> [WORK TO COMPLETE]: Every line of the data below is to be duplicated exactly, pictures excepted.

> [RECORDS SHOWN]:
/---

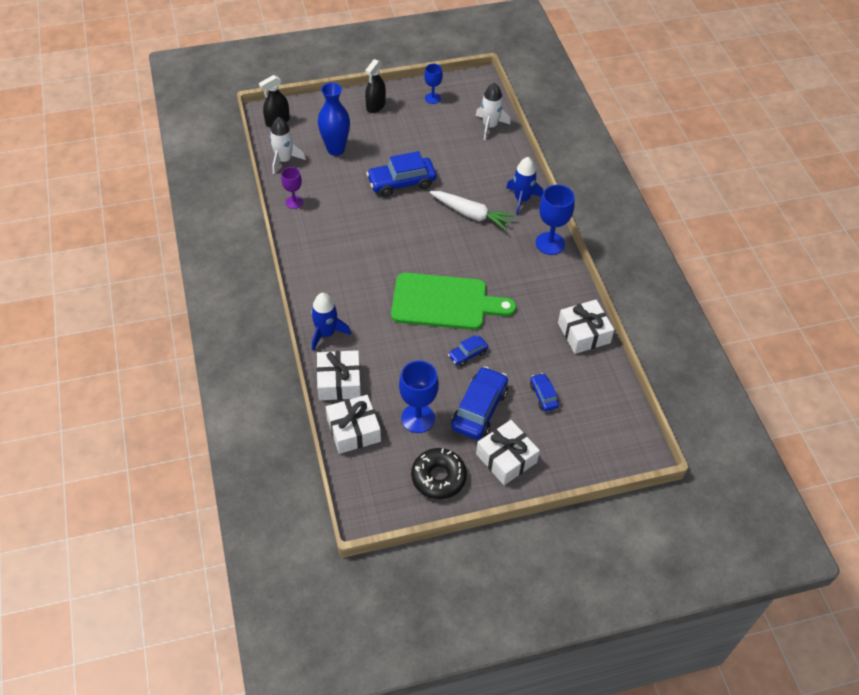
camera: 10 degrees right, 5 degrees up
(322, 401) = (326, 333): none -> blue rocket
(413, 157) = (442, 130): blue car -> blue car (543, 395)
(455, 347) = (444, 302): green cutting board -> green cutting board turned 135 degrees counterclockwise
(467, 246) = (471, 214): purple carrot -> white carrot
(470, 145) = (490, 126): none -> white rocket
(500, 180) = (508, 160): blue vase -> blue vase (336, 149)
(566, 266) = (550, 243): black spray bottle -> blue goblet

\---

> [REPLY]:
camera: 10 degrees right, 5 degrees up
(322, 401) = (326, 333): none -> blue rocket
(413, 157) = (442, 130): blue car -> blue car (543, 395)
(455, 347) = (444, 302): green cutting board -> green cutting board turned 135 degrees counterclockwise
(467, 246) = (471, 214): purple carrot -> white carrot
(470, 145) = (490, 126): none -> white rocket
(500, 180) = (508, 160): blue vase -> blue vase (336, 149)
(566, 266) = (550, 243): black spray bottle -> blue goblet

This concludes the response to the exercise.